WHAT IS NEEDED »
Exactly the lines from the start of the entries through the line with "pink cube: 3 -> 4" are required in the output, with no pictures among them.

MATERIAL TO PROCESS »
============================================================

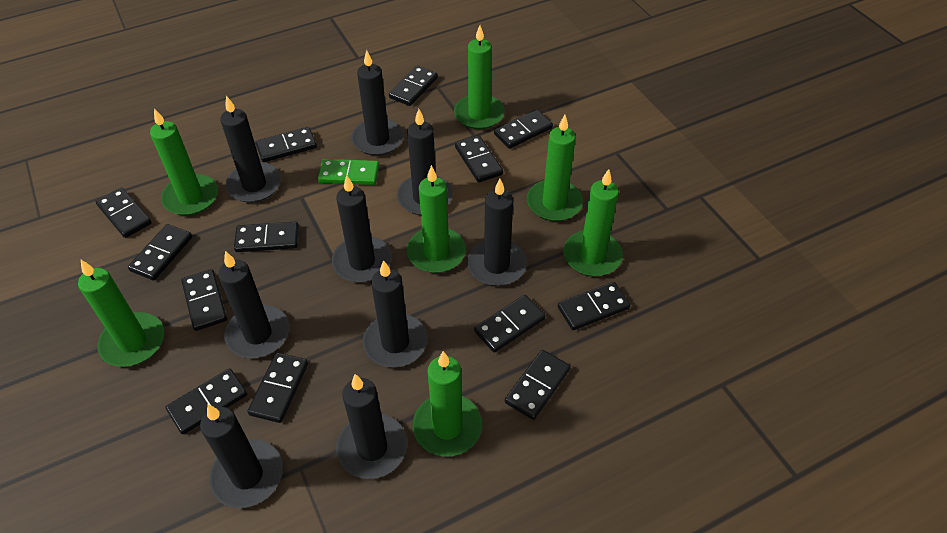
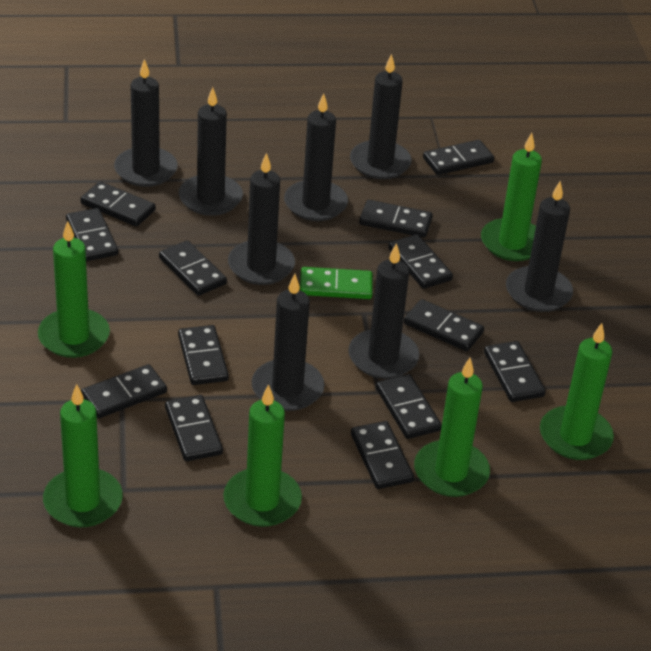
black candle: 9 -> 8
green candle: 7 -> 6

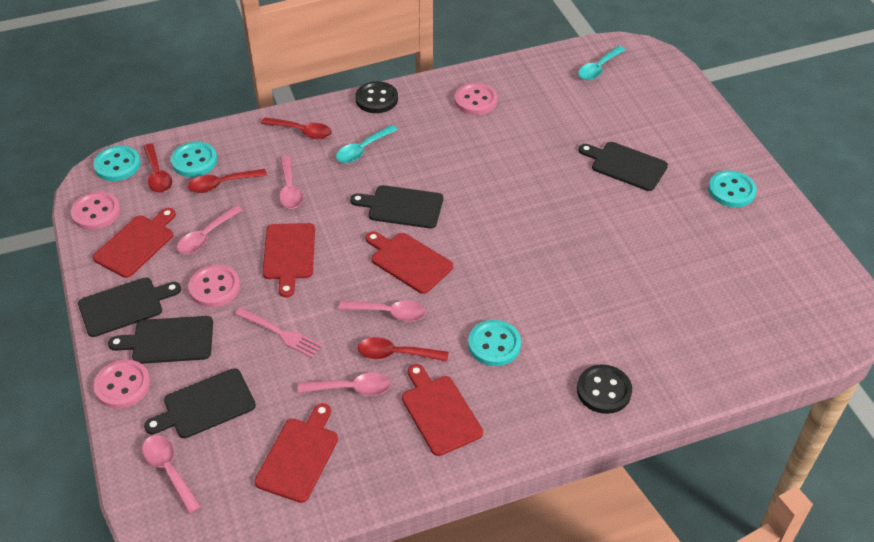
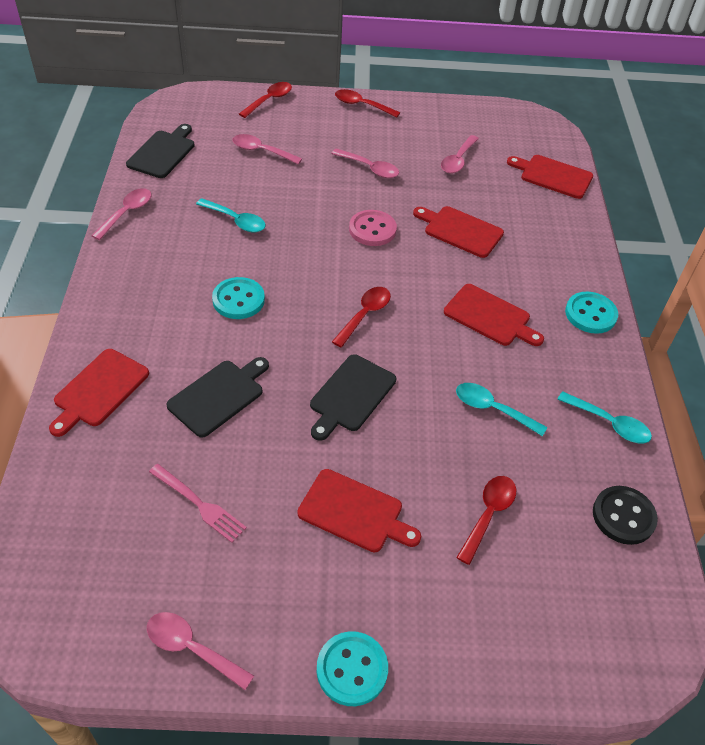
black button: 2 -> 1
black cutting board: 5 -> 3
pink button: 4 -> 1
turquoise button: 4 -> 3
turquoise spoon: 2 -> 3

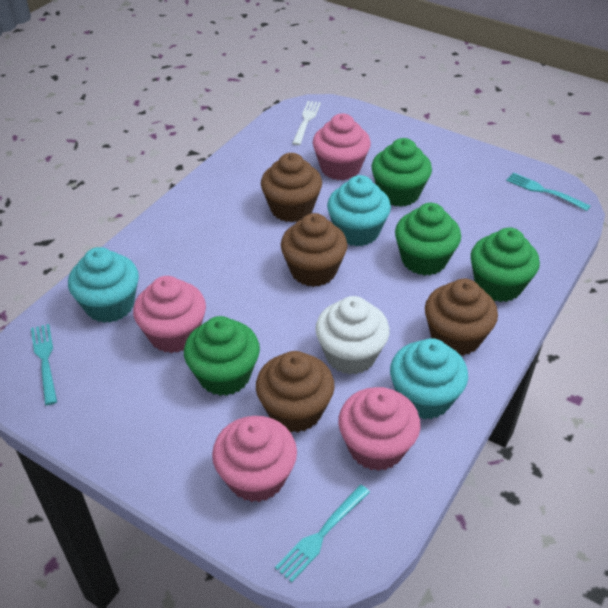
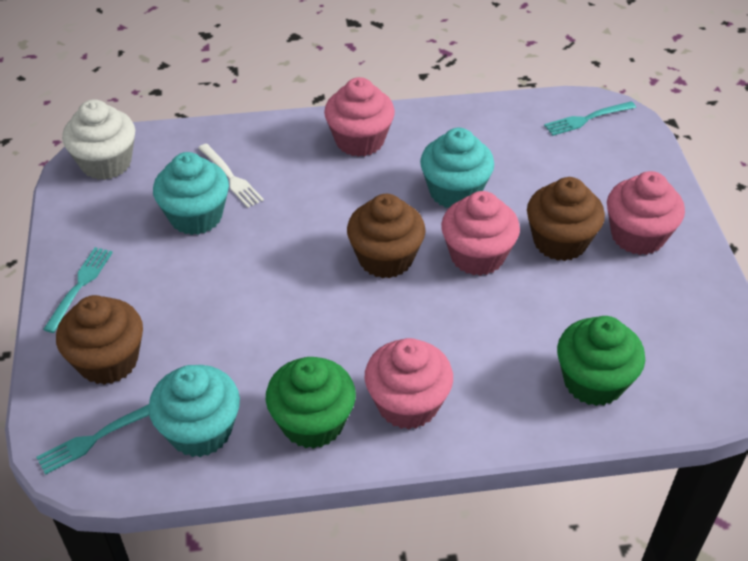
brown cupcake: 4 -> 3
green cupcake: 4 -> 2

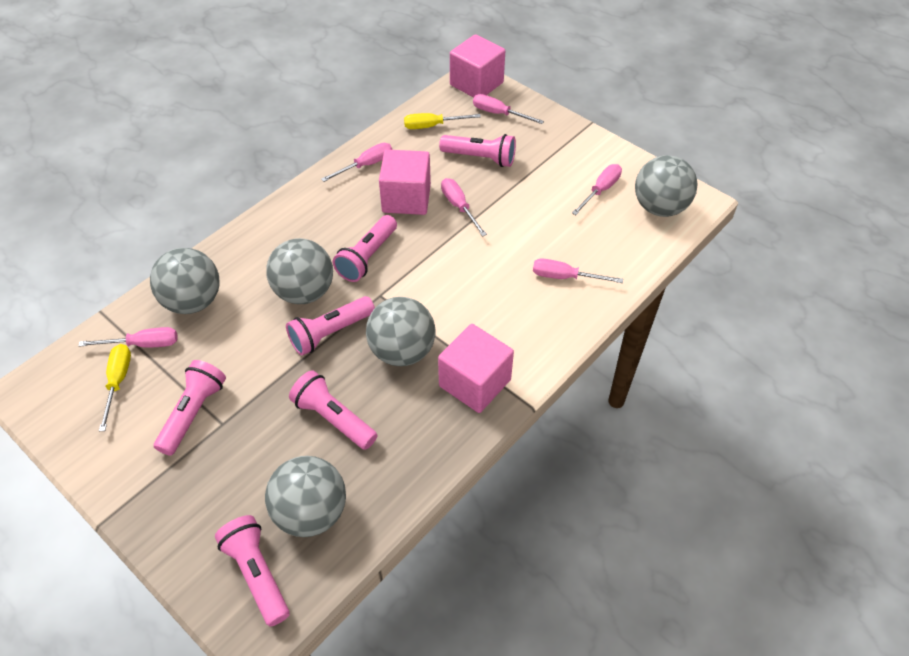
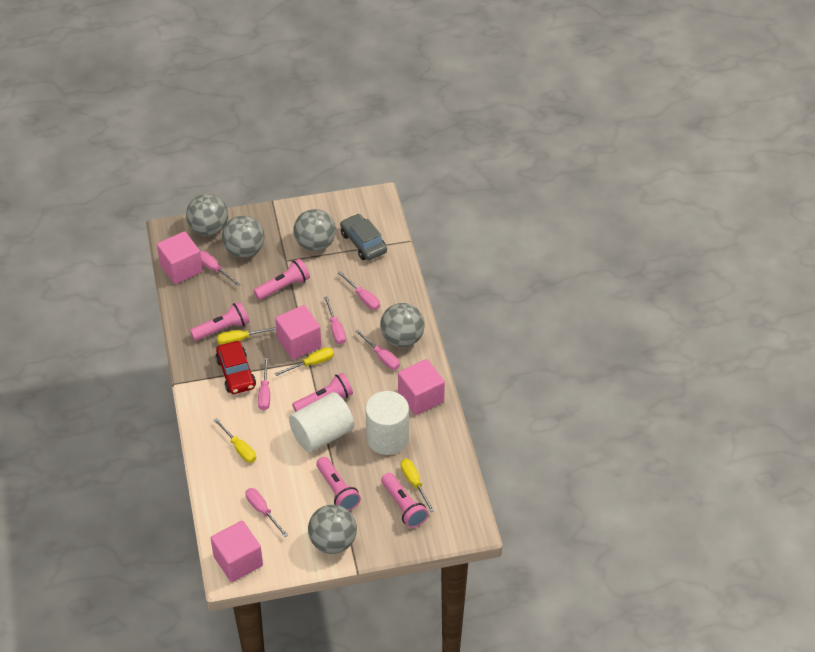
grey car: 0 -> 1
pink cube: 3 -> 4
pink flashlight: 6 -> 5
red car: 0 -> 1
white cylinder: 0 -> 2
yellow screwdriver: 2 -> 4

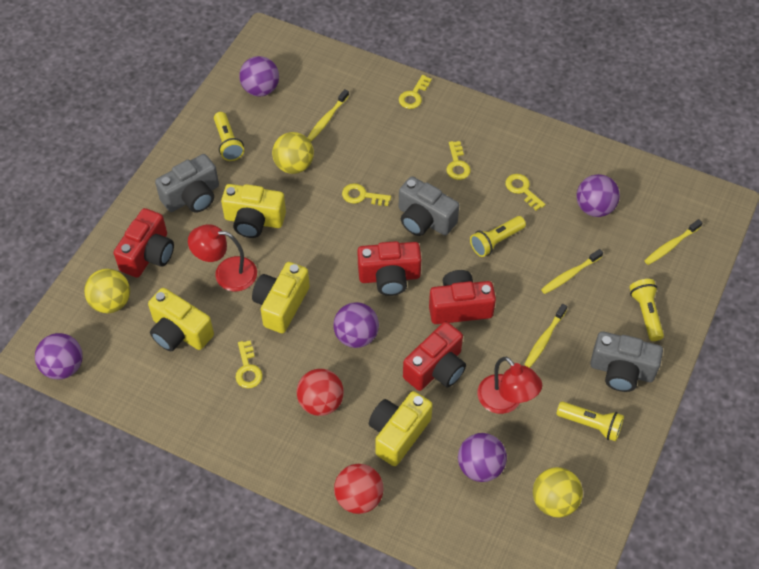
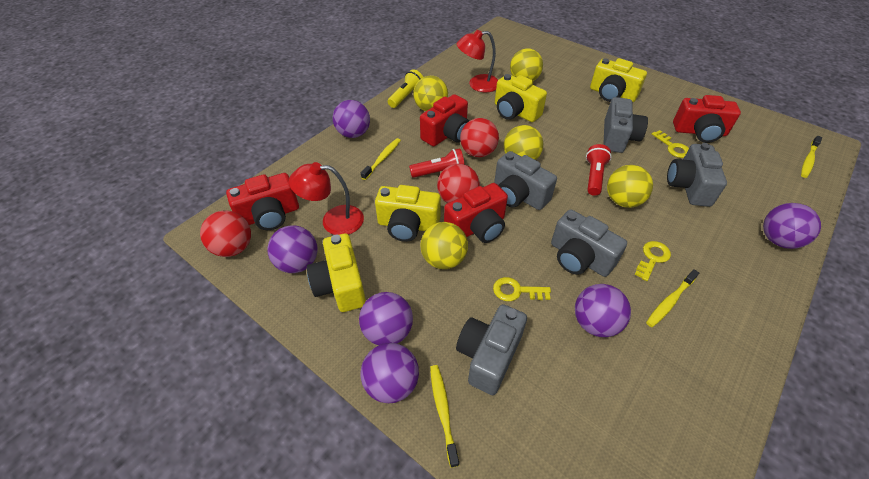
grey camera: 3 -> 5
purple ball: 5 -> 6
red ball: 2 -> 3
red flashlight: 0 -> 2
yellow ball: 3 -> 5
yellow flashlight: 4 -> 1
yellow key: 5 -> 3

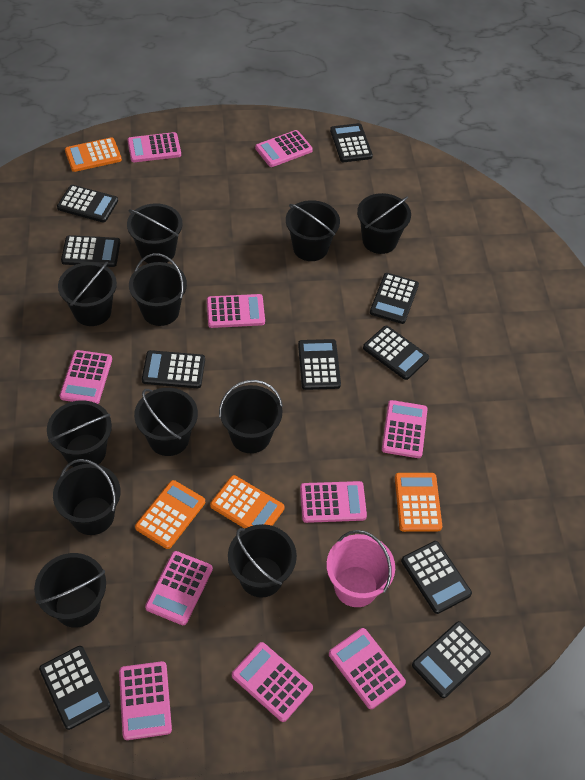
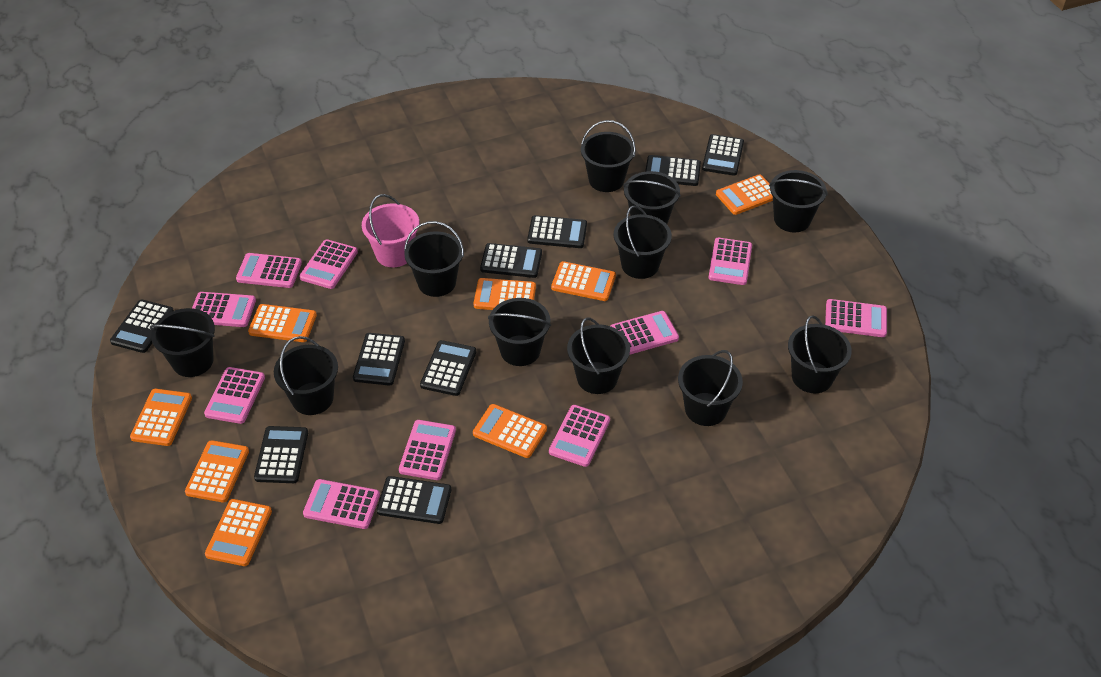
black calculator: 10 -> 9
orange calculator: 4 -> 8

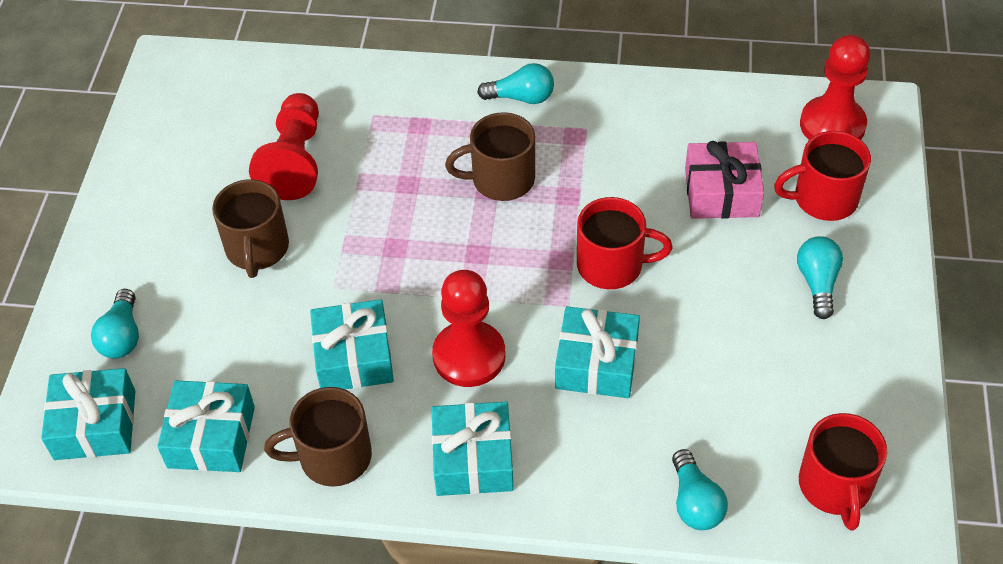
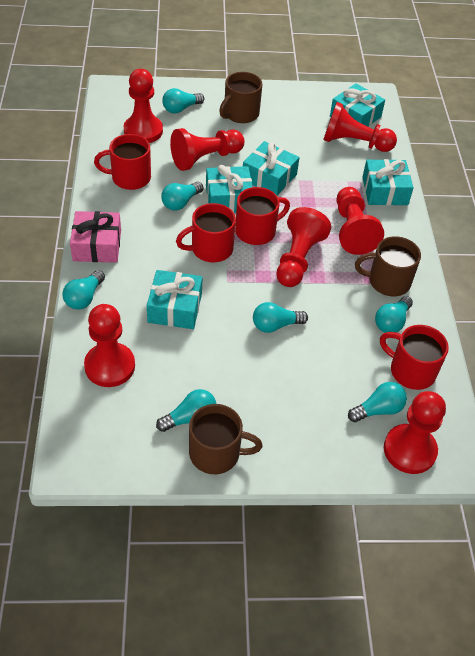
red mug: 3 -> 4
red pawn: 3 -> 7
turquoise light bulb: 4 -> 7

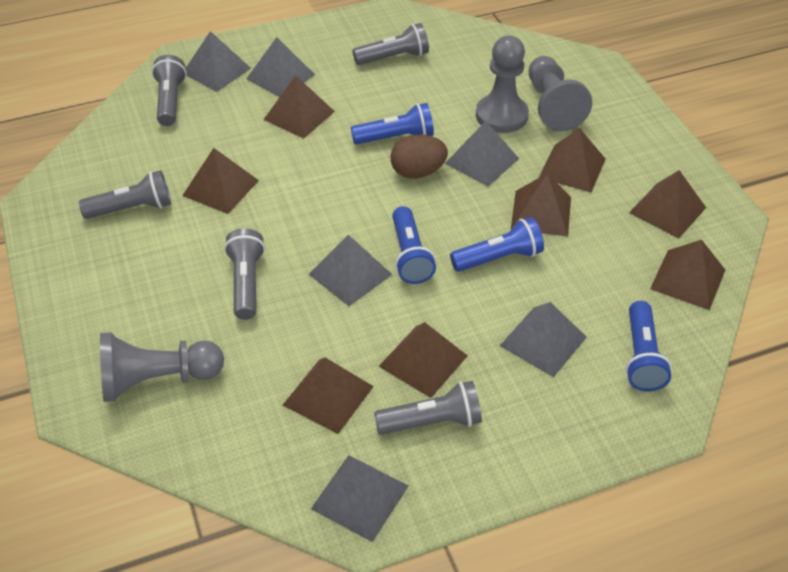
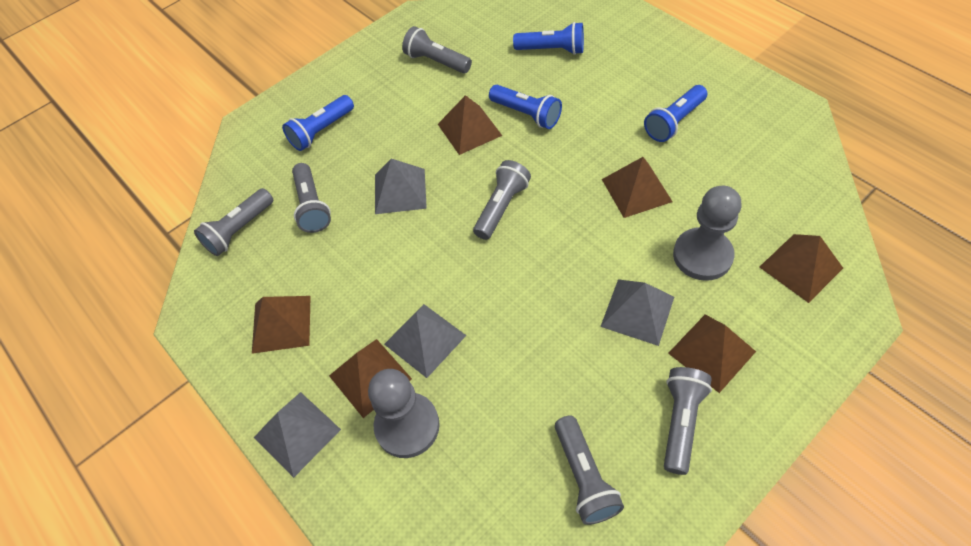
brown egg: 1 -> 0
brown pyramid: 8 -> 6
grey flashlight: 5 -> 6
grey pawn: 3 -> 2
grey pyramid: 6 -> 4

============================================================

FINISHED TASK »
black candle: 9 -> 8
green candle: 7 -> 6

black button: 2 -> 1
black cutting board: 5 -> 3
pink button: 4 -> 1
turquoise button: 4 -> 3
turquoise spoon: 2 -> 3

brown cupcake: 4 -> 3
green cupcake: 4 -> 2

grey car: 0 -> 1
pink cube: 3 -> 4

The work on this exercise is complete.